Task instructions – Please state only how many lines in the data below contain the string "kern".
_ _ _
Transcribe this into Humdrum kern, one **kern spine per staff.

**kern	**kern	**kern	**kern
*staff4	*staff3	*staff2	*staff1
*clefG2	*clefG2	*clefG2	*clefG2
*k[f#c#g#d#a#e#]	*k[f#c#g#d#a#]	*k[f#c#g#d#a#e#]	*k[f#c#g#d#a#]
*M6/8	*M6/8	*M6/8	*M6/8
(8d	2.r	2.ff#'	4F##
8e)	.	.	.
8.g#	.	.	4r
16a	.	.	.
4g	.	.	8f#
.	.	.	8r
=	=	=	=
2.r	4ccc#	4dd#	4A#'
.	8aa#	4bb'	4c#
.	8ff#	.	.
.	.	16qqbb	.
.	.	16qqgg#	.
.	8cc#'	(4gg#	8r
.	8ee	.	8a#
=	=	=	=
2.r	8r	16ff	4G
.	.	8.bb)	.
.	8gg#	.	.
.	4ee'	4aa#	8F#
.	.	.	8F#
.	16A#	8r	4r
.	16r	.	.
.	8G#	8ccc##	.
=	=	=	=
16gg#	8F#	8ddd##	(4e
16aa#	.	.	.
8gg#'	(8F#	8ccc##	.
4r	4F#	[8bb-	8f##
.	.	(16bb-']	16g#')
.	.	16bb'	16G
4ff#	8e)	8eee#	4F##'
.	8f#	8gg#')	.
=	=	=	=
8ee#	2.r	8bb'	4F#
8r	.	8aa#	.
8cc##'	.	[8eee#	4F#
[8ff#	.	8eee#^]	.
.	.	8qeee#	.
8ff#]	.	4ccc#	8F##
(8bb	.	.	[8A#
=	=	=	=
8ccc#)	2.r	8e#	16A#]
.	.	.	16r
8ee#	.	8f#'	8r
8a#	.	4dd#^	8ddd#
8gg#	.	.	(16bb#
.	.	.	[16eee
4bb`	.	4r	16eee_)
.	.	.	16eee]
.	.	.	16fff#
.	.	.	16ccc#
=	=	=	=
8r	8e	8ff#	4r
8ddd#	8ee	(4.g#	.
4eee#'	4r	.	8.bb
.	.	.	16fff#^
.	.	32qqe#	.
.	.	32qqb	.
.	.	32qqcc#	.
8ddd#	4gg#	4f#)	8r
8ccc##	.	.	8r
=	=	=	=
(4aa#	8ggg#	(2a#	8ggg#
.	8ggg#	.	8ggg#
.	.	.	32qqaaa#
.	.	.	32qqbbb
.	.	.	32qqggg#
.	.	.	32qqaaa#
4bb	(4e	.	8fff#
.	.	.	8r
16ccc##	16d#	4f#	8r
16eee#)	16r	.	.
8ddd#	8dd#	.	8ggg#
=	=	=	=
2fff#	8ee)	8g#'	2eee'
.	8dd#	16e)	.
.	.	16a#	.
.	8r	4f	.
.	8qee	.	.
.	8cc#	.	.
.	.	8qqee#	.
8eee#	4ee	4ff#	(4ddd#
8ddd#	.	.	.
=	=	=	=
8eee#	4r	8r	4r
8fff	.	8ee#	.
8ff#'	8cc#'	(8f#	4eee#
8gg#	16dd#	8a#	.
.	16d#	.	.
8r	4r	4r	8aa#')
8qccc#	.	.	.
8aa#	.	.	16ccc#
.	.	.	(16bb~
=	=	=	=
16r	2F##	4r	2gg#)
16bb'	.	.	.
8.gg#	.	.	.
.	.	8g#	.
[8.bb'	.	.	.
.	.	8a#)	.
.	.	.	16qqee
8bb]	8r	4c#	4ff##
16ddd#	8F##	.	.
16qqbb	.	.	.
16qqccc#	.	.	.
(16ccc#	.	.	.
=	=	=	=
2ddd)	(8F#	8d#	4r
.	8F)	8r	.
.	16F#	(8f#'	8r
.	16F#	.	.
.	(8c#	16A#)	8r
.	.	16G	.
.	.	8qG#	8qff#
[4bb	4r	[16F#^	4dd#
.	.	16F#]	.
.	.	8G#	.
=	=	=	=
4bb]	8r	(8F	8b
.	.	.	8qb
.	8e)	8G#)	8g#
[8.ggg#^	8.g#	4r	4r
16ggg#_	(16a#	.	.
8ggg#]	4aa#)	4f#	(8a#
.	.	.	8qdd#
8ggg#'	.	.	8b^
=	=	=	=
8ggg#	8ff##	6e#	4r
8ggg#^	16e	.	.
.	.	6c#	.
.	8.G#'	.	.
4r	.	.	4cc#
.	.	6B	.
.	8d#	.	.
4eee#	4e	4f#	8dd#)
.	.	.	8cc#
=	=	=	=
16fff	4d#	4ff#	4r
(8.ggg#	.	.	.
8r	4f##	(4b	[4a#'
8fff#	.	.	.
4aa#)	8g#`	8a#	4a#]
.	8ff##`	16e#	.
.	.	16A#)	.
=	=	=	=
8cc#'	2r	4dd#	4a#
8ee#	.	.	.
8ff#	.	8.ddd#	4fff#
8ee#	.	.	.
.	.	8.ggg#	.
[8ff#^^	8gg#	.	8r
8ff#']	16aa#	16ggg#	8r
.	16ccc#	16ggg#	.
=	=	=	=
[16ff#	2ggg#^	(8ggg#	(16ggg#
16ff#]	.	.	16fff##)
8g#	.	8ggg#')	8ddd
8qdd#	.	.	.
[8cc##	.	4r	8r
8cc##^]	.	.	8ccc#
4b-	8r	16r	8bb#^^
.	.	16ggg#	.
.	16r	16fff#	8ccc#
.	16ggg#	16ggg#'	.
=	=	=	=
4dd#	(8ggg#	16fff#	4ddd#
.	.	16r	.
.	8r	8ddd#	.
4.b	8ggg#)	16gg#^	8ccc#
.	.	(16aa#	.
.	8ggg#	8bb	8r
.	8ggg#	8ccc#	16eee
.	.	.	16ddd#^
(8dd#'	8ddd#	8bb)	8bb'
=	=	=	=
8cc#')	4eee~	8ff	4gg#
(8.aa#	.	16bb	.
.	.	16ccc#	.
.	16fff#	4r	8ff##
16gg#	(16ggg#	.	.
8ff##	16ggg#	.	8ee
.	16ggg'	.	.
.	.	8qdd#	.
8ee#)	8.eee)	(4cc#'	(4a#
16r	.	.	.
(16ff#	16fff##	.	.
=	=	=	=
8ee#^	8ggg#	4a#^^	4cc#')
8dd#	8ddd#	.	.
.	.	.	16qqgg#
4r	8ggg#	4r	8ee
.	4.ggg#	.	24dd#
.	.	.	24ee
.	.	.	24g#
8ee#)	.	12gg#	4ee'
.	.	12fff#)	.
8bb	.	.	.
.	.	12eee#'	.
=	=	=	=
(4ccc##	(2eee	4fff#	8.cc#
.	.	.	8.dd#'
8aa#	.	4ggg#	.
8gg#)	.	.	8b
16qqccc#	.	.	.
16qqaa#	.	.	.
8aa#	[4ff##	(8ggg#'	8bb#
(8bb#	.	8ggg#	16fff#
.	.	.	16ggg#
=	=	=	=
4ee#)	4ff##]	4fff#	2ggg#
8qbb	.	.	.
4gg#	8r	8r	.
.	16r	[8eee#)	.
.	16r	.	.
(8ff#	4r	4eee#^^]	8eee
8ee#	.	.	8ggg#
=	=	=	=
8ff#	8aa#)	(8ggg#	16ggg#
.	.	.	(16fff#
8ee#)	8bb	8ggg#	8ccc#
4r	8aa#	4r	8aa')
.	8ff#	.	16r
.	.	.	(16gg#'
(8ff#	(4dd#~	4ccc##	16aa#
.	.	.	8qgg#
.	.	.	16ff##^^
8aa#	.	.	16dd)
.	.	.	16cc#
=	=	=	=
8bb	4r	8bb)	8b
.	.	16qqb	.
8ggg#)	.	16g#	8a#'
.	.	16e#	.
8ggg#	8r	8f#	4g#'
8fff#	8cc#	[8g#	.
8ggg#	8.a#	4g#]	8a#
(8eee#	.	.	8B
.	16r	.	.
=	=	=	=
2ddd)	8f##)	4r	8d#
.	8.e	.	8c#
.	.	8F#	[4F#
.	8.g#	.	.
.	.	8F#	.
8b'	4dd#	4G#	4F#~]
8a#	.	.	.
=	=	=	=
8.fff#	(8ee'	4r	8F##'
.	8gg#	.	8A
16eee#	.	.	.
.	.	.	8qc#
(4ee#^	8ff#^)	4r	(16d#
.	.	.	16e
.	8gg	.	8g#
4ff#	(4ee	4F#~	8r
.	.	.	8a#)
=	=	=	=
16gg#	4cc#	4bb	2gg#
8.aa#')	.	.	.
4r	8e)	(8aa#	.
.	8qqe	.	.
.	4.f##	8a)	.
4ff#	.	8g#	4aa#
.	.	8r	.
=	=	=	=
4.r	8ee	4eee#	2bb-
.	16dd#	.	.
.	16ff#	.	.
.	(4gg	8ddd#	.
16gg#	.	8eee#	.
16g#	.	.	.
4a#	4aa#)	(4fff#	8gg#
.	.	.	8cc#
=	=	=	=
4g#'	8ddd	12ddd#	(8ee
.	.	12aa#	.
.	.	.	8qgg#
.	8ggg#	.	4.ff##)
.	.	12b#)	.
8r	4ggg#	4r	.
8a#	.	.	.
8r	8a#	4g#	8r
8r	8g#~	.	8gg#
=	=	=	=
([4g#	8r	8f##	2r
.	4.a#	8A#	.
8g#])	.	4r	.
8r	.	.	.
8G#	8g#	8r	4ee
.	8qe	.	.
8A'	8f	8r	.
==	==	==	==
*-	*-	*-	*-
_ _ _
Output for this task – 2